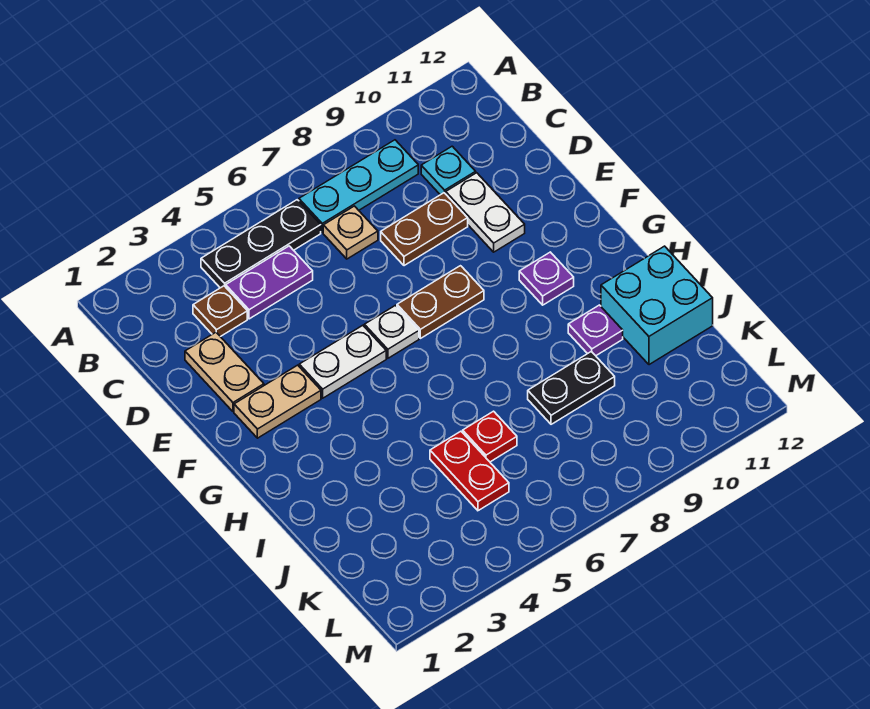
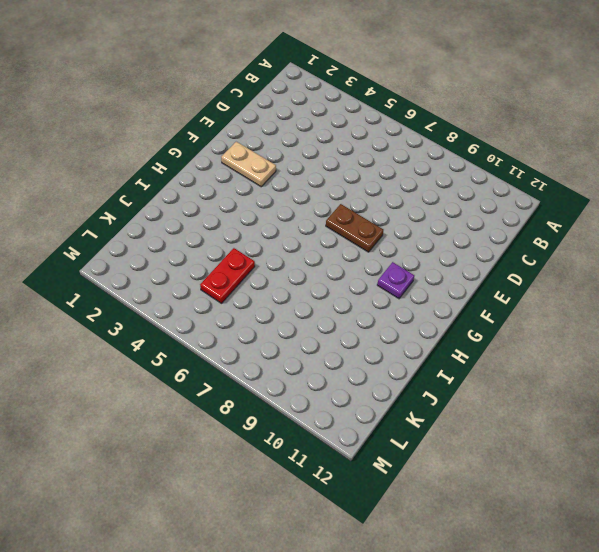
none -> black plate B4:B6 level 1
none -> cyan plate B7:B9 level 1
none -> brown plate C3 level 1

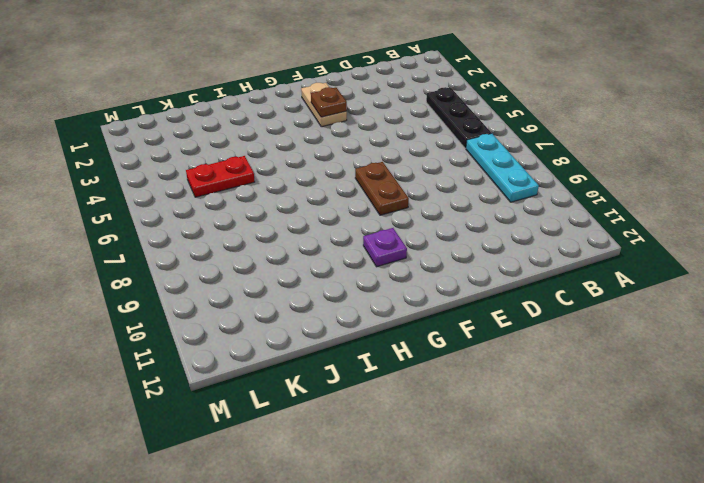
brown plate F3 level 2 -> brown plate C3 level 1
none -> purple plate C4:C5 level 1
none -> tan plate C7 level 1
none -> cyan plate C10 level 1

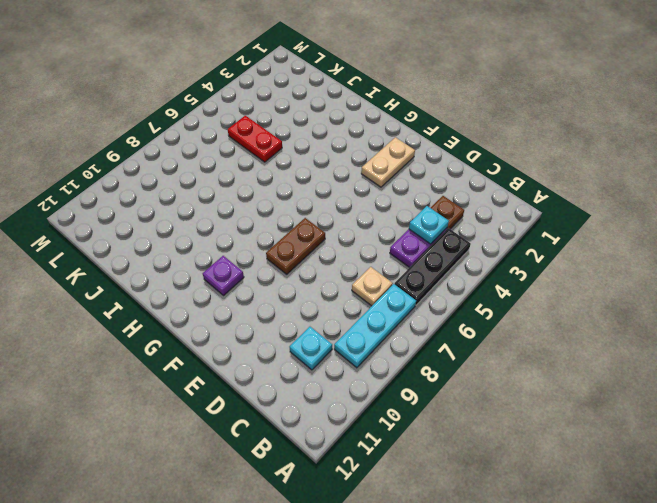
cyan plate C4 level 2 -> none
none -> tan plate D2:E2 level 1
none -> brown plate D8:D9 level 1
none -> white plate D10:E10 level 1

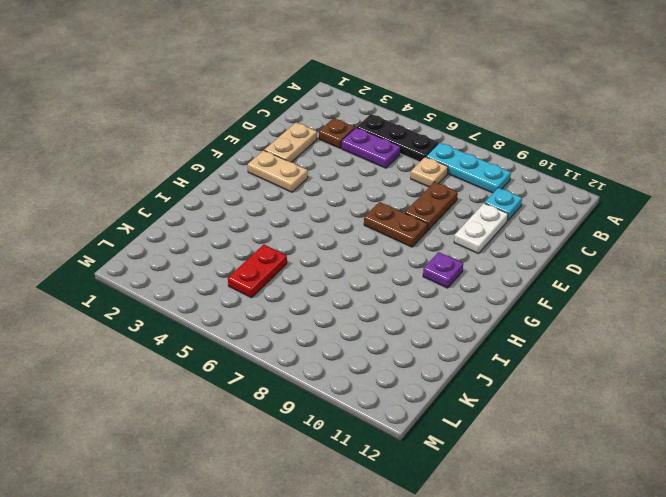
brown plate D8:E8 level 1 -> brown plate D8:D9 level 1
none -> white plate F4:F5 level 1
none -> white plate F6 level 1
none -> purple plate I10 level 1

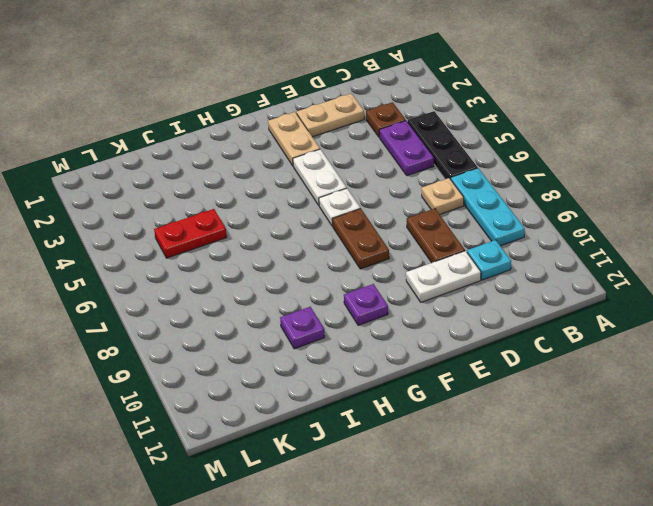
none -> cyan brick I11:J12 level 1
none -> red plate J6 level 1
none -> black plate J8:J9 level 1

□ □ □

Task directions
Take the line containing "brown plate D8:E8" and all lines after it to the end of the data above, and reproduce them exactly, leaving out pictures. Nothing else belongs in the copy.

Solution for this exercise
brown plate D8:E8 level 1 -> brown plate D8:D9 level 1
none -> white plate F4:F5 level 1
none -> white plate F6 level 1
none -> purple plate I10 level 1

none -> cyan brick I11:J12 level 1
none -> red plate J6 level 1
none -> black plate J8:J9 level 1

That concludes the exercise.